◆ ENTRIES SHOWN ◆
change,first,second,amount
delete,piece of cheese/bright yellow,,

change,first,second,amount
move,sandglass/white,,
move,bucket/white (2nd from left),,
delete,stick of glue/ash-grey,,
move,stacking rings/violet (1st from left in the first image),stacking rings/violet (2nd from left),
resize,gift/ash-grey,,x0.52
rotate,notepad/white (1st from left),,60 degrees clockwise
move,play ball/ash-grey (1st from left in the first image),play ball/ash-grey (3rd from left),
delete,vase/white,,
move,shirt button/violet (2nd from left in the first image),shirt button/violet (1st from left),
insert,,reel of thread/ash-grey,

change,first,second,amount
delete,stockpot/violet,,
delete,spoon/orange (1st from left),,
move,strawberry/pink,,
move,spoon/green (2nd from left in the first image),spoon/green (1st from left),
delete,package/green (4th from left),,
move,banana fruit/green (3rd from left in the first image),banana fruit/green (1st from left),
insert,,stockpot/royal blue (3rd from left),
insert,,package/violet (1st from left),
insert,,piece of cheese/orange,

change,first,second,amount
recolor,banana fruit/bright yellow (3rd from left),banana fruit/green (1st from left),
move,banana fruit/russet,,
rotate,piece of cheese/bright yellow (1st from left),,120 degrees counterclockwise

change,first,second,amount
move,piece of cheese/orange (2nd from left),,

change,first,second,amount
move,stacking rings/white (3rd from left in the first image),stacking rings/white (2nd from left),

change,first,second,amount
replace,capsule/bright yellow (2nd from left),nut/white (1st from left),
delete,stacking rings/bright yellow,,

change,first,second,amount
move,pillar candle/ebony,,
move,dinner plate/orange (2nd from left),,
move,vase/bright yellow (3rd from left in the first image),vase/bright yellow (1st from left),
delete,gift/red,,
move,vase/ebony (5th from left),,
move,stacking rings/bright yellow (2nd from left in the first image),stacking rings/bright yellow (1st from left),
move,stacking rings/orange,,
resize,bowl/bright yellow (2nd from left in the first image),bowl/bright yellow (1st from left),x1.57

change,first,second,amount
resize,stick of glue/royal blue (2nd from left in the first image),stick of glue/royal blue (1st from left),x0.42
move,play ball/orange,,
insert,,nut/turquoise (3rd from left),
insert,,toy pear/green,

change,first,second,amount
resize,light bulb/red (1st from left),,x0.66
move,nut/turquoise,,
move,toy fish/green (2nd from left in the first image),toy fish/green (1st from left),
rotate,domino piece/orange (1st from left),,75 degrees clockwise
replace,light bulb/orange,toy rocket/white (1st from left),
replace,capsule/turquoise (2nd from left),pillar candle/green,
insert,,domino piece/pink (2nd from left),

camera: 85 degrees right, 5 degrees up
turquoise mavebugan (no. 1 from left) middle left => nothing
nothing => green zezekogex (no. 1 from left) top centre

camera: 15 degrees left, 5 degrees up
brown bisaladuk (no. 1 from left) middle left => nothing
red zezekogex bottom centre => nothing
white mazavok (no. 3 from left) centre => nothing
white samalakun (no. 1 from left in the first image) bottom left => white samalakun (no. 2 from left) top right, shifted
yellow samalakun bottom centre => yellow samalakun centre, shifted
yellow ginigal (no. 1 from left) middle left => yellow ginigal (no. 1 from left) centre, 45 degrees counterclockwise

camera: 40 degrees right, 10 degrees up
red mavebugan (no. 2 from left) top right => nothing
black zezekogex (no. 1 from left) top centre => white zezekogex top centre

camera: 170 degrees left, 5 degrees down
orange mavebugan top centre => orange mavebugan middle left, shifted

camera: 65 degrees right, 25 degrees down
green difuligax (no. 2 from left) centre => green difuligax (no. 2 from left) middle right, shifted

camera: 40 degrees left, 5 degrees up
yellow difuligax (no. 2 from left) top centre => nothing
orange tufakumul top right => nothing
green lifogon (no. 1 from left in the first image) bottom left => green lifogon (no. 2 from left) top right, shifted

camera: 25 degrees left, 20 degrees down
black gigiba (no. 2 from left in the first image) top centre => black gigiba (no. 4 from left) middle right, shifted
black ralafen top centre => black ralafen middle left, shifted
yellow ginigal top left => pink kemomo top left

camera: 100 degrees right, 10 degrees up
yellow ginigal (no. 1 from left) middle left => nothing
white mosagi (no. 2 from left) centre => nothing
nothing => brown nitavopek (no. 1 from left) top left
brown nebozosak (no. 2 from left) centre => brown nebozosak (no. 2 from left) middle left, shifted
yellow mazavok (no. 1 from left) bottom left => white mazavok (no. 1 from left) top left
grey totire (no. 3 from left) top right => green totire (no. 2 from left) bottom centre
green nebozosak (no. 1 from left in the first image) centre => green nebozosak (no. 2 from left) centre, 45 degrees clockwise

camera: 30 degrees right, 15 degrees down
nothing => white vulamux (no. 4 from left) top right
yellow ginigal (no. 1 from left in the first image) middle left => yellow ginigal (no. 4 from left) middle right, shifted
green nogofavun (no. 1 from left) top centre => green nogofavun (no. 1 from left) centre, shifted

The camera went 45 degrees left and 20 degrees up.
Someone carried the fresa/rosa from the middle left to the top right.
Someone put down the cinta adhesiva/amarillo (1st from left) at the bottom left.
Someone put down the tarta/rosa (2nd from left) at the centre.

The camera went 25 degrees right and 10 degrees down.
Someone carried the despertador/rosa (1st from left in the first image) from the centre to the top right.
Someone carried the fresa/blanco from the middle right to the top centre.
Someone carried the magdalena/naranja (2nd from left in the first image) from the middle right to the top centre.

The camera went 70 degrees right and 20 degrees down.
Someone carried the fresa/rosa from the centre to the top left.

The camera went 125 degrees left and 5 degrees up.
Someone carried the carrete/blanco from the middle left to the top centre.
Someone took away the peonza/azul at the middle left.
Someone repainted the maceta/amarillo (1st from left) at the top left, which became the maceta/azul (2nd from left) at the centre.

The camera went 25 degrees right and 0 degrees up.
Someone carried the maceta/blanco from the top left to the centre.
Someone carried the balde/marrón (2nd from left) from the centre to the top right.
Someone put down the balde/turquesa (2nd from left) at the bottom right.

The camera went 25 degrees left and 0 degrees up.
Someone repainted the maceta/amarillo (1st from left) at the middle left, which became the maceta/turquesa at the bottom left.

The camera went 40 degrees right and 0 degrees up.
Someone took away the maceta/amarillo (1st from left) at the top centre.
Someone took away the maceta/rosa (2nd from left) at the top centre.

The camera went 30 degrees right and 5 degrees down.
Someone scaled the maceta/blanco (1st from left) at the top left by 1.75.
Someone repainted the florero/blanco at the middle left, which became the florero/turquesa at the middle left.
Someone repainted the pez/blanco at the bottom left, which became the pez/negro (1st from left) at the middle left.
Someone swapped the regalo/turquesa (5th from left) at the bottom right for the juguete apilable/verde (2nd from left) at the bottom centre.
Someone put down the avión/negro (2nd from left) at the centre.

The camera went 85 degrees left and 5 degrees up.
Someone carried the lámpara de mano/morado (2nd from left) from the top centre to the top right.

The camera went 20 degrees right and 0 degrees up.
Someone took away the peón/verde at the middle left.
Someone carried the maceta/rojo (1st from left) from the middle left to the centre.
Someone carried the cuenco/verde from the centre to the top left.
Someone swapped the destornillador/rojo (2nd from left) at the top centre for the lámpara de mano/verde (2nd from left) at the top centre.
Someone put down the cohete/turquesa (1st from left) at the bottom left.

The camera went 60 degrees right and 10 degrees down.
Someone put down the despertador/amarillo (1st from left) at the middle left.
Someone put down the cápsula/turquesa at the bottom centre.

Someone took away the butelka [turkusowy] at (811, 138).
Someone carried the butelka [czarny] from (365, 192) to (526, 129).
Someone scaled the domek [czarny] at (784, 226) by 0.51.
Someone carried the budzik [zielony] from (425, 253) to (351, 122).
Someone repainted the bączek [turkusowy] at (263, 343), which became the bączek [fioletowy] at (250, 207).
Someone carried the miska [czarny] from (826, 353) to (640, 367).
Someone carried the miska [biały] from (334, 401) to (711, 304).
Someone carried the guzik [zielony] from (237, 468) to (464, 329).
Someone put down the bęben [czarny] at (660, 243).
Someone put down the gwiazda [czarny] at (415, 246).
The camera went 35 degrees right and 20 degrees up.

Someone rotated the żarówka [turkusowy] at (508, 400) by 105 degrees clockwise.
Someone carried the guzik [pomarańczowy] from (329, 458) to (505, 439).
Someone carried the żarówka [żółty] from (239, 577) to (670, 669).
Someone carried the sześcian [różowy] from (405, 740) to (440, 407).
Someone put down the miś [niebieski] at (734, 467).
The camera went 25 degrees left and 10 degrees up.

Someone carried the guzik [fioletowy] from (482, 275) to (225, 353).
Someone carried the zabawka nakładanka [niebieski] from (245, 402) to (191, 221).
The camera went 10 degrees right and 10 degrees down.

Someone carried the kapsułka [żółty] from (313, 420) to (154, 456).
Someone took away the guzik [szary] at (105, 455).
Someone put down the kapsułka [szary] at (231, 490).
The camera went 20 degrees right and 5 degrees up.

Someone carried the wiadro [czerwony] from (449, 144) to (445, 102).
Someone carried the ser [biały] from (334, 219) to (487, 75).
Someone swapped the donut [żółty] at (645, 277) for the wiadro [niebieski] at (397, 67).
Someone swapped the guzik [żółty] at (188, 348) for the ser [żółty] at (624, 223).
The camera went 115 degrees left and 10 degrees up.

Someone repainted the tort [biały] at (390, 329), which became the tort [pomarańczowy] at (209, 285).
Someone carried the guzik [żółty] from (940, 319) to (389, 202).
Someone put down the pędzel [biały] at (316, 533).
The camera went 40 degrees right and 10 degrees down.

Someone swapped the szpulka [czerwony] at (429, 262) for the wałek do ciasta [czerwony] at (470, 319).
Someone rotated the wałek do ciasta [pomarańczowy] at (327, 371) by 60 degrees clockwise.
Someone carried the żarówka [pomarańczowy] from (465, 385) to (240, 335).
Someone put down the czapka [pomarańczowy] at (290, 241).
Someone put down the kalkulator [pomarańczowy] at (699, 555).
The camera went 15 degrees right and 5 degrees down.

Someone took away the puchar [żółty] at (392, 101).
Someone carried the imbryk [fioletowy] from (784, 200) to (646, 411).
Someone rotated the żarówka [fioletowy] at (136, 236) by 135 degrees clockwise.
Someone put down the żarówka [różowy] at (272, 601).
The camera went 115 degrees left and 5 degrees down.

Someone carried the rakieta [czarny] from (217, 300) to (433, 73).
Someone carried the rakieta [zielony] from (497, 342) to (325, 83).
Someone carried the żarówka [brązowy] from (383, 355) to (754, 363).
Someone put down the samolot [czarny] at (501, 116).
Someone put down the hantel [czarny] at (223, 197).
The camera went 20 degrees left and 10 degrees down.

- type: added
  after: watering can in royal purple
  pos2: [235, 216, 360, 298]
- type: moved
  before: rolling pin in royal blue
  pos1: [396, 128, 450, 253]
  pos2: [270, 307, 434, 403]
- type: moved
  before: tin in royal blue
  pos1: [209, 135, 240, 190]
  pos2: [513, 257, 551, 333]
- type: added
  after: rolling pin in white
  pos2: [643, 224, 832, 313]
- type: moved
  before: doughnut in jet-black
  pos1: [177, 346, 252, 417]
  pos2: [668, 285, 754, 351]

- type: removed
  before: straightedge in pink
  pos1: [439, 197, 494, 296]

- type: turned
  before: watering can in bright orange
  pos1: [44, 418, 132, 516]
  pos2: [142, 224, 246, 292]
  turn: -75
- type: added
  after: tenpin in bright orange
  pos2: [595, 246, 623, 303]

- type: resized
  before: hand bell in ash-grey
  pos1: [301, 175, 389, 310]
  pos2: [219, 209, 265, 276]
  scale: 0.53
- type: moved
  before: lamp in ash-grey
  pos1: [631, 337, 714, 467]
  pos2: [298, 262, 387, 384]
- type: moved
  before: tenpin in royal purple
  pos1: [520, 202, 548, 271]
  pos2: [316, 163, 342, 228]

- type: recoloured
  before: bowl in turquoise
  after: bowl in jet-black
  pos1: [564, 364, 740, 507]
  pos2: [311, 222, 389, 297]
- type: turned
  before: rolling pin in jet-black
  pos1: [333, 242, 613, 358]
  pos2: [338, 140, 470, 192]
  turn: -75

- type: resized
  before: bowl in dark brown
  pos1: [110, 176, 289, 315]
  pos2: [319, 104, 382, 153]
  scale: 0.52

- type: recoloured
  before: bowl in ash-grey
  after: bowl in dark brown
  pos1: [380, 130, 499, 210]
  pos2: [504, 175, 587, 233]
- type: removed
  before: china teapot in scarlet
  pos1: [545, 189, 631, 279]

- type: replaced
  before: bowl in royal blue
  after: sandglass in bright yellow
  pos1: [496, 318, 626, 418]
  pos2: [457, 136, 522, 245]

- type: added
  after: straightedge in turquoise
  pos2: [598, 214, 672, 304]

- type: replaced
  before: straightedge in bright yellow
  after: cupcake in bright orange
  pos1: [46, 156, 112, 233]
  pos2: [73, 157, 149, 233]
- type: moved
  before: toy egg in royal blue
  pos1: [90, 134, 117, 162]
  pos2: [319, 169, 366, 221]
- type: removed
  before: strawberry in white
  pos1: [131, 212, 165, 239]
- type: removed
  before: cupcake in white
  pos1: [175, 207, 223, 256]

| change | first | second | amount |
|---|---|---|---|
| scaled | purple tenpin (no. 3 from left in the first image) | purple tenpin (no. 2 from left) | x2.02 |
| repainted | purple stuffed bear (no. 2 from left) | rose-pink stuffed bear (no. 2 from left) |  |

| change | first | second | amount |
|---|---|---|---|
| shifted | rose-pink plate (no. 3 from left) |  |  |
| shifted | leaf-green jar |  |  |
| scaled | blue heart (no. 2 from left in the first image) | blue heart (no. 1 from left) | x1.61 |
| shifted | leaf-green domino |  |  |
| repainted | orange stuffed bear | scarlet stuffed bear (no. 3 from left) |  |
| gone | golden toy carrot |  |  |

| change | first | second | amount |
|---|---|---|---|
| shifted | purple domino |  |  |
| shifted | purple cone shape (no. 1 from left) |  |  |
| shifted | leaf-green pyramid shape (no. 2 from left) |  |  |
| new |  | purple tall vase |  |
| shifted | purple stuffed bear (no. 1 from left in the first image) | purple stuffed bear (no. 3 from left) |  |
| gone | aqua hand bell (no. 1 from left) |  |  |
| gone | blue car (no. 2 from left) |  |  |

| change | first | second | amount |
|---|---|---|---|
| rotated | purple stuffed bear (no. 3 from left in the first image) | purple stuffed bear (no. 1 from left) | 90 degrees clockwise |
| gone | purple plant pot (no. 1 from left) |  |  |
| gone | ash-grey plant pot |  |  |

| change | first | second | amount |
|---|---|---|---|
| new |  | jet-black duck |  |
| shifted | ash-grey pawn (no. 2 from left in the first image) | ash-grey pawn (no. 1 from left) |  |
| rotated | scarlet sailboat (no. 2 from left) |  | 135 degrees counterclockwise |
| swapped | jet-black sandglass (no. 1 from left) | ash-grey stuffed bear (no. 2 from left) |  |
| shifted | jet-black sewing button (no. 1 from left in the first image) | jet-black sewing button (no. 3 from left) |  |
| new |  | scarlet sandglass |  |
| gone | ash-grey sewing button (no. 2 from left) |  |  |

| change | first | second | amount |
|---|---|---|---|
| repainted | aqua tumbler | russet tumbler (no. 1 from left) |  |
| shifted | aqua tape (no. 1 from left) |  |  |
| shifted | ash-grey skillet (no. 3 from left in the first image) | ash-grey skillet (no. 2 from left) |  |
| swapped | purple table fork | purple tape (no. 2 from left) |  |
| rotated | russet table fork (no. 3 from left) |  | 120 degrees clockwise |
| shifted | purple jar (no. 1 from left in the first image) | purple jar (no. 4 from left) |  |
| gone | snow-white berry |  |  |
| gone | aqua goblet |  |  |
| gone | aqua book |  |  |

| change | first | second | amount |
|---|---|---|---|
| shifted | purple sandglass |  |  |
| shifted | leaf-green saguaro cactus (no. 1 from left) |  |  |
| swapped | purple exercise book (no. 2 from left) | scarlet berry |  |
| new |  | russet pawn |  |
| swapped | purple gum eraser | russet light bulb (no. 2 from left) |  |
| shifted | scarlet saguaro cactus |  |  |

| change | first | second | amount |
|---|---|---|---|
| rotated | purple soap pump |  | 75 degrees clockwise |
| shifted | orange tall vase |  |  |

◆ WHAT THE TASK REQUIRES ◆
Work out how many lines in the material above hold the string "butelka", and reply with the number only.

◆ SOLUTION FOR THIS EXERCISE ◆
2